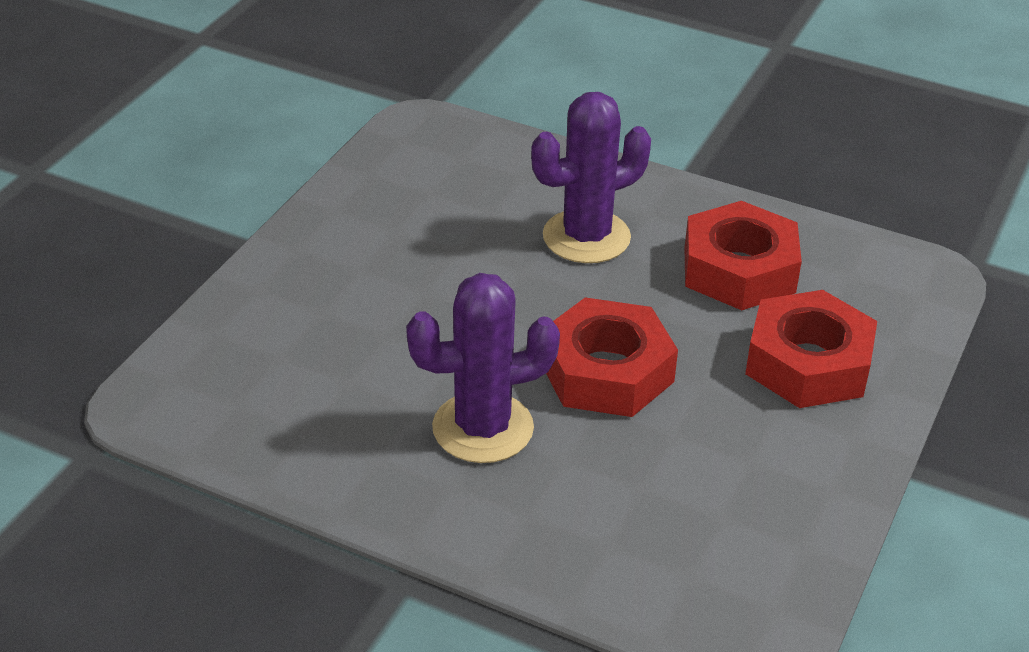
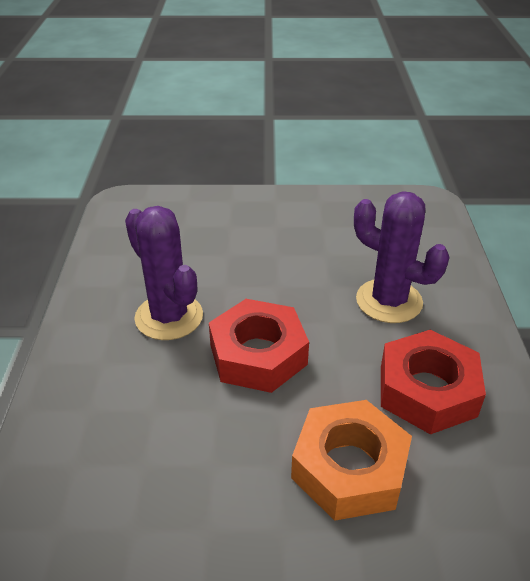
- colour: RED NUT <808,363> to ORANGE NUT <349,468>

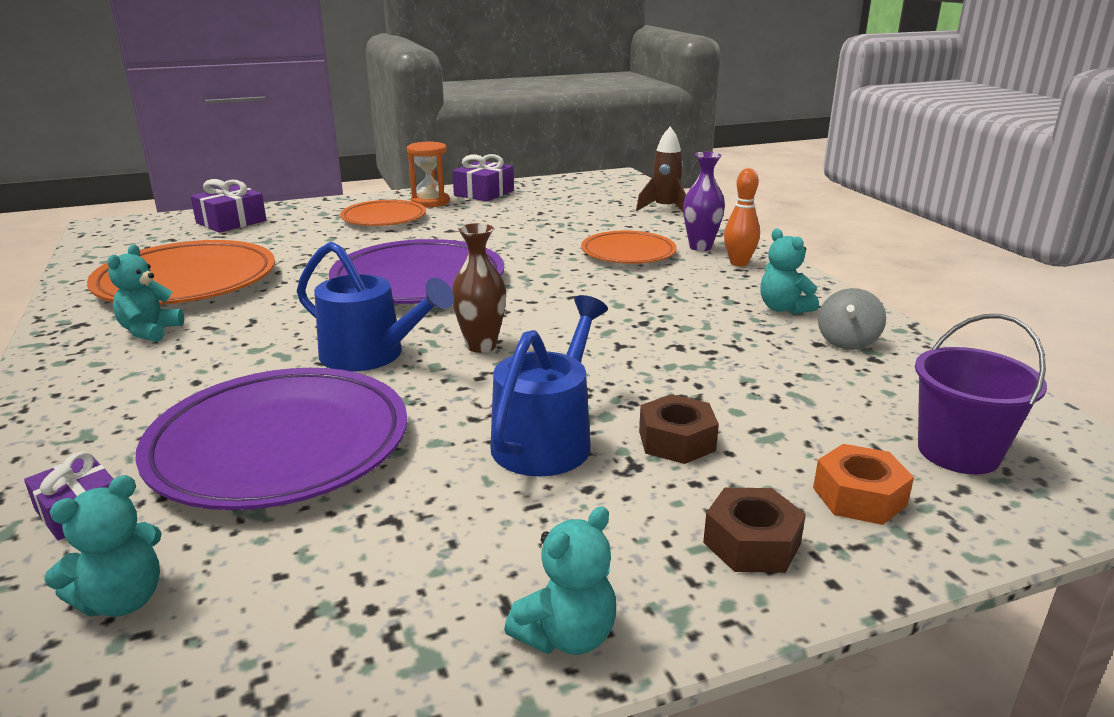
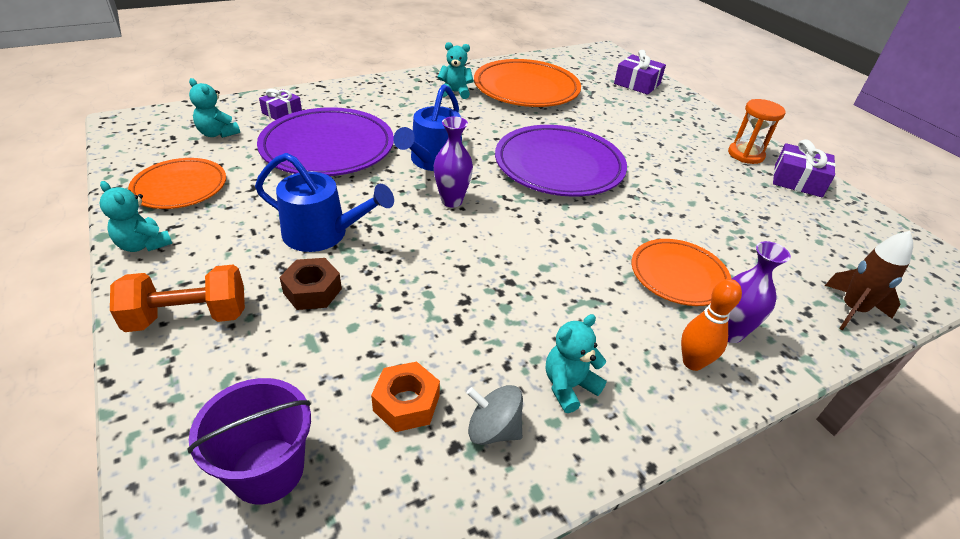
- relocated: ORANGE PLATE <384,218> to <180,187>
- colour: BROWN VASE <481,346> to PURPLE VASE <451,201>
- exchanged: BROWN NUT <751,543> to ORANGE DUMBBELL <189,317>
- relocated: ORANGE NUT <859,496> to <406,403>

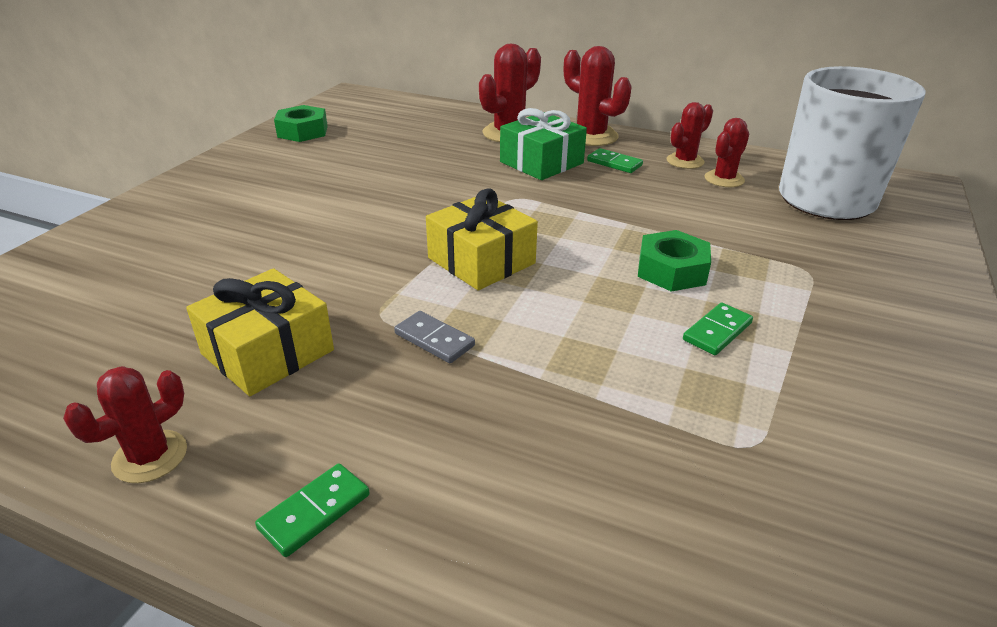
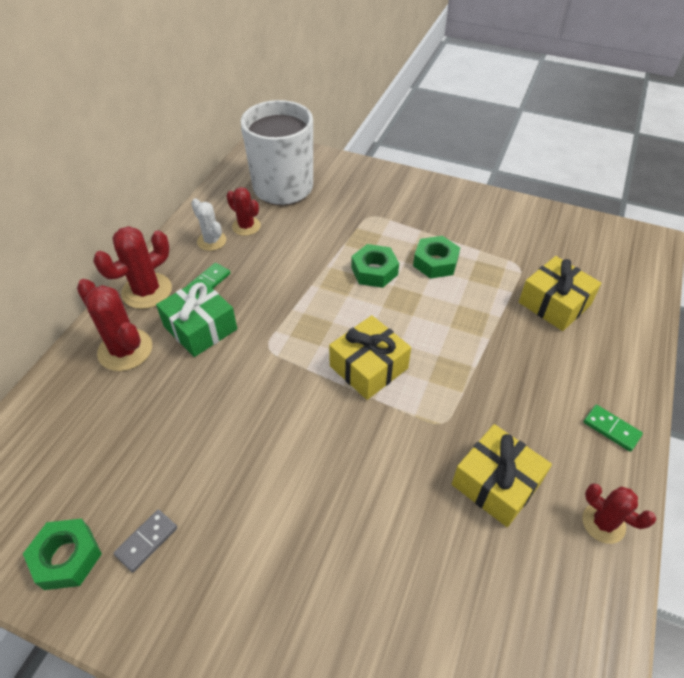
- relocated: GREY DOMINO <434,340> to <146,541>
- colour: RED CACTUS <685,161> to WHITE CACTUS <211,241>
- exchanged: GREEN DOMINO <717,331> to GREEN NUT <435,262>
- appeared: YELLOW GIFT <554,304>

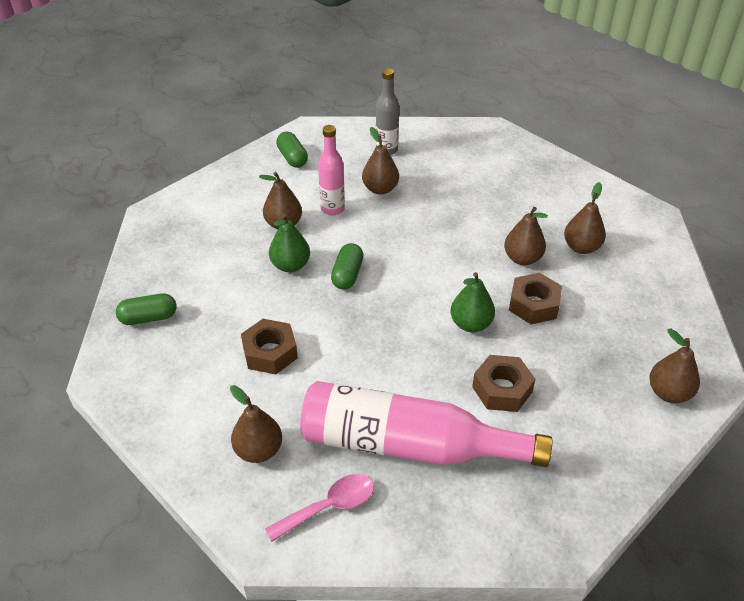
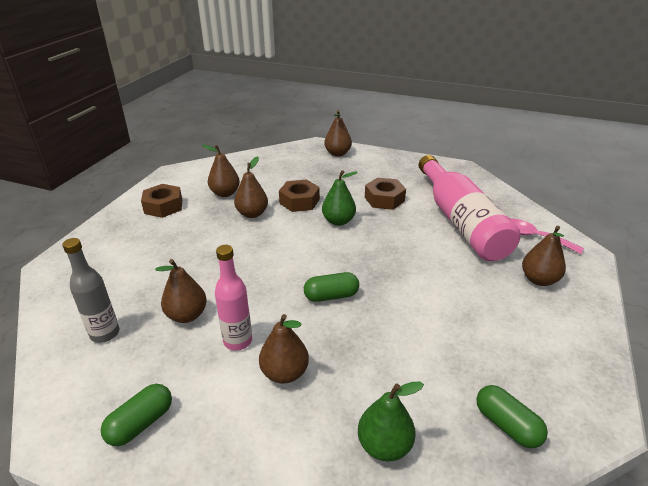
- relocated: BROWN NUT <270,352> to <163,206>
- relocated: GREEN PEAR <290,265> to <384,445>

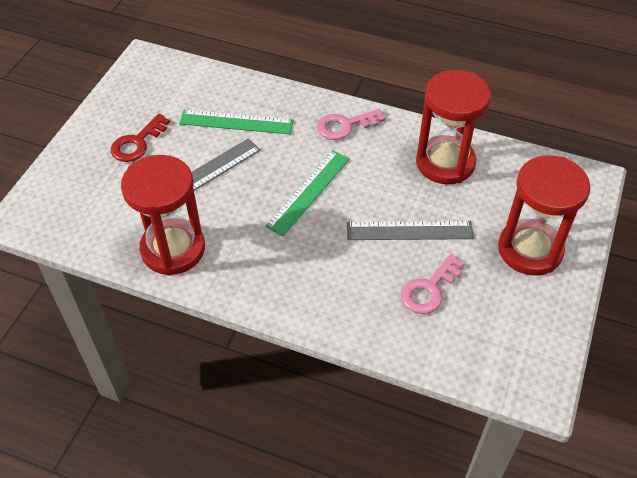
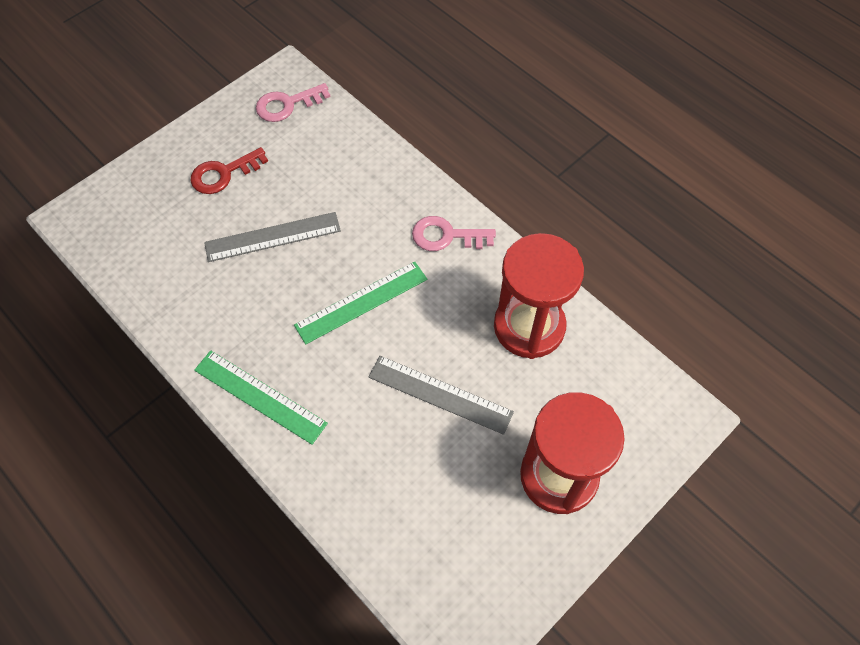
- missing: RED HOURGLASS <173,249>
- relocated: GREEN RULER <236,122> to <260,396>
- relocated: PINK KEY <429,289> to <287,104>

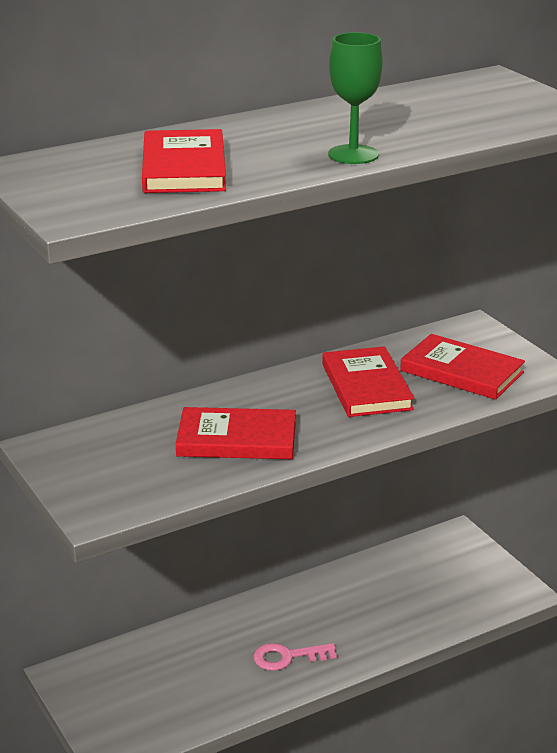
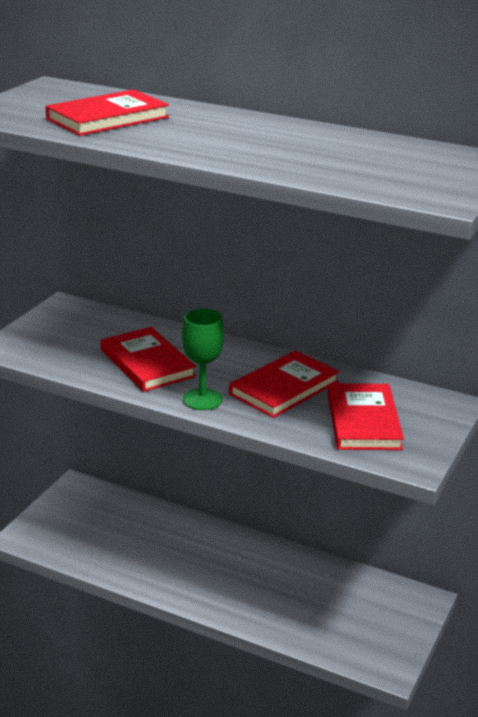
- missing: PINK KEY <288,657>
- relocated: GREEN GOBLET <353,155> to <202,399>

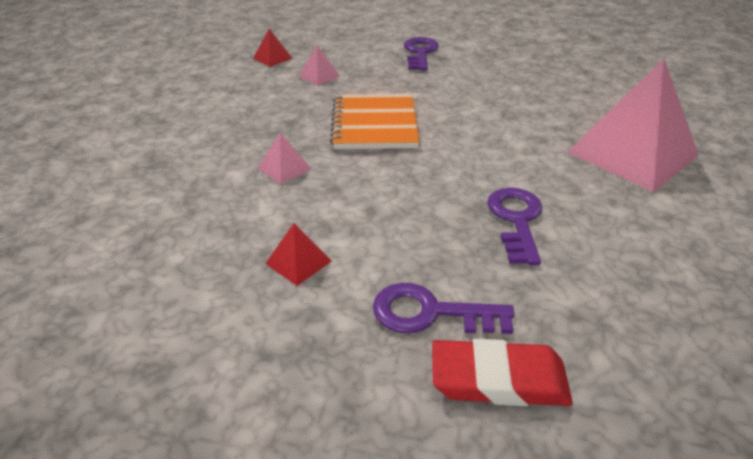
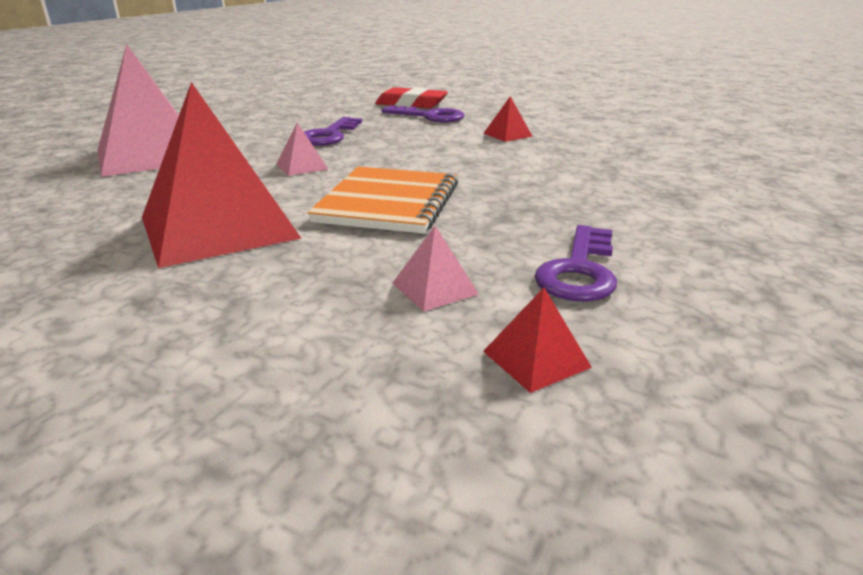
- relocated: PINK PYRAMID <284,168> to <302,166>
- relocated: PURPLE KEY <420,53> to <579,271>
- appeared: RED PYRAMID <218,227>

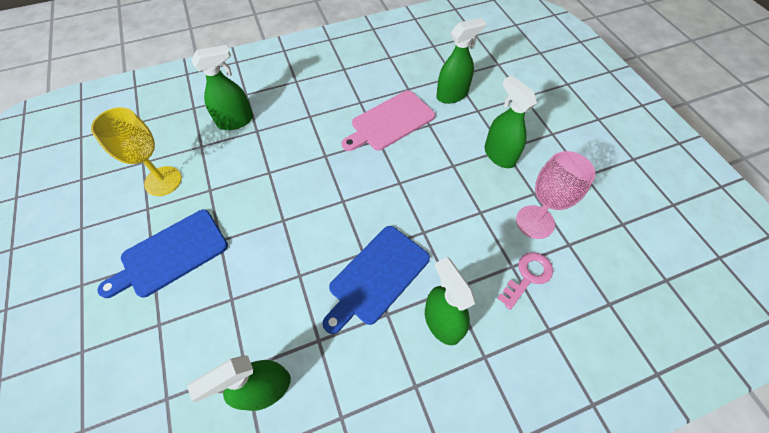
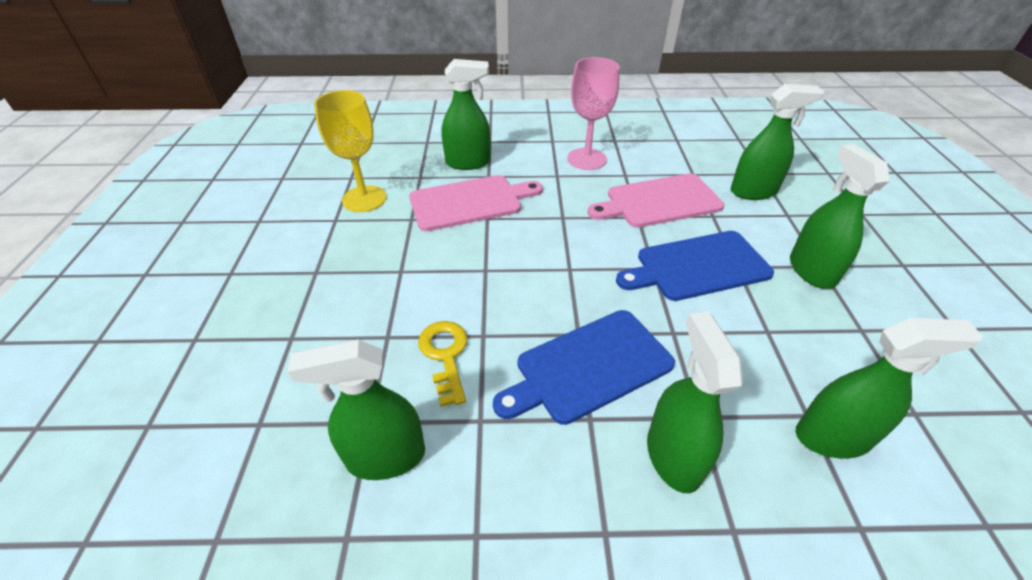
- relocated: BLUE CUTTING BOARD <170,254> to <697,266>
- exchanged: PINK KEY <527,276> to GREEN SPRAY BOTTLE <833,437>
- relocated: PINK GOBLET <535,222> to <586,159>
- appeared: PINK CUTTING BOARD <470,202>
- appeared: YELLOW KEY <445,355>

━━━

The records above are to be repeated exactly, with every picture removed from the copy.

- colour: RED NUT <808,363> to ORANGE NUT <349,468>

- relocated: ORANGE PLATE <384,218> to <180,187>
- colour: BROWN VASE <481,346> to PURPLE VASE <451,201>
- exchanged: BROWN NUT <751,543> to ORANGE DUMBBELL <189,317>
- relocated: ORANGE NUT <859,496> to <406,403>

- relocated: GREY DOMINO <434,340> to <146,541>
- colour: RED CACTUS <685,161> to WHITE CACTUS <211,241>
- exchanged: GREEN DOMINO <717,331> to GREEN NUT <435,262>
- appeared: YELLOW GIFT <554,304>

- relocated: BROWN NUT <270,352> to <163,206>
- relocated: GREEN PEAR <290,265> to <384,445>

- missing: RED HOURGLASS <173,249>
- relocated: GREEN RULER <236,122> to <260,396>
- relocated: PINK KEY <429,289> to <287,104>

- missing: PINK KEY <288,657>
- relocated: GREEN GOBLET <353,155> to <202,399>

- relocated: PINK PYRAMID <284,168> to <302,166>
- relocated: PURPLE KEY <420,53> to <579,271>
- appeared: RED PYRAMID <218,227>

- relocated: BLUE CUTTING BOARD <170,254> to <697,266>
- exchanged: PINK KEY <527,276> to GREEN SPRAY BOTTLE <833,437>
- relocated: PINK GOBLET <535,222> to <586,159>
- appeared: PINK CUTTING BOARD <470,202>
- appeared: YELLOW KEY <445,355>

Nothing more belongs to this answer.